*** Opening of Information supplied ***

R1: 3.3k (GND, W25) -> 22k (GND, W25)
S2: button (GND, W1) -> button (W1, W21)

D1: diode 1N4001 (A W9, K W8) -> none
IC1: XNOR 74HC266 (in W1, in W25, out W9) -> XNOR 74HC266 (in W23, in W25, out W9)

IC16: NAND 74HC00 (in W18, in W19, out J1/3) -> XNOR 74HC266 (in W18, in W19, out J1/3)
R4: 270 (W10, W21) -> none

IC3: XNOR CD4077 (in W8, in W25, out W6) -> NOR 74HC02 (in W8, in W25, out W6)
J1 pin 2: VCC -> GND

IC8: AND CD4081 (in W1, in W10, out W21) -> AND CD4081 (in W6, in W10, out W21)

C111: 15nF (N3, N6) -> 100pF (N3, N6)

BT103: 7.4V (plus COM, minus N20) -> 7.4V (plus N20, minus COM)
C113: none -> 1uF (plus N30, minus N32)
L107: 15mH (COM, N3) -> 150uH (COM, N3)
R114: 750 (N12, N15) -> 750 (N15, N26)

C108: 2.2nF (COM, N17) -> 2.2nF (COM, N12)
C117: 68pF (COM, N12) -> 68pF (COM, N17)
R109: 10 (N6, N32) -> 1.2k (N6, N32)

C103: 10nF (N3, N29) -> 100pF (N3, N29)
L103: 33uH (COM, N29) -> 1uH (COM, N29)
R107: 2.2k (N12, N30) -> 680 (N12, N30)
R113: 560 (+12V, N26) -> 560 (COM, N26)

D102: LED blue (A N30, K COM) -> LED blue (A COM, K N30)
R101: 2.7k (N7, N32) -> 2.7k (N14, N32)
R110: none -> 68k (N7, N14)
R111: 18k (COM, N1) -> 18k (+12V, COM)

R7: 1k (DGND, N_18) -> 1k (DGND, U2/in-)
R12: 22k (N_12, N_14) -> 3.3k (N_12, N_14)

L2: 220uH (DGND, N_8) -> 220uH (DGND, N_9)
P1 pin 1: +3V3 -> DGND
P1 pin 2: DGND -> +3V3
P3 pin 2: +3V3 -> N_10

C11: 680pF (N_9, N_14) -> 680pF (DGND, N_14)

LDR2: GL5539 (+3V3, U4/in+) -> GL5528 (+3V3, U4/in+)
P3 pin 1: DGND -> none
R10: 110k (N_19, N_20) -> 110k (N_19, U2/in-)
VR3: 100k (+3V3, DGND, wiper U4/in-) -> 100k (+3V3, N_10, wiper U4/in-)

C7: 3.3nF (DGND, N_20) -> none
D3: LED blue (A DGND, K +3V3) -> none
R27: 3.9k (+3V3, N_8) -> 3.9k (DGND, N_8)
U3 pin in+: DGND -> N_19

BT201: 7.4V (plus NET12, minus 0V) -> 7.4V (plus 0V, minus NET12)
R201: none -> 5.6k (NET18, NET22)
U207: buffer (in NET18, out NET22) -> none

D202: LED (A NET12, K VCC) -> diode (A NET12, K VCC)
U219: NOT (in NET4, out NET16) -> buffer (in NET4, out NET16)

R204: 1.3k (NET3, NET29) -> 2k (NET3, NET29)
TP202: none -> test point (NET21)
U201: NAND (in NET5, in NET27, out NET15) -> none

*** Close of Information supplied ***

[Task item]
Nothing but an exact copy of the lines from the first one above through the line holding "R4: 270 (W10, W21) -> none" should be returned.

[Expected answer]
R1: 3.3k (GND, W25) -> 22k (GND, W25)
S2: button (GND, W1) -> button (W1, W21)

D1: diode 1N4001 (A W9, K W8) -> none
IC1: XNOR 74HC266 (in W1, in W25, out W9) -> XNOR 74HC266 (in W23, in W25, out W9)

IC16: NAND 74HC00 (in W18, in W19, out J1/3) -> XNOR 74HC266 (in W18, in W19, out J1/3)
R4: 270 (W10, W21) -> none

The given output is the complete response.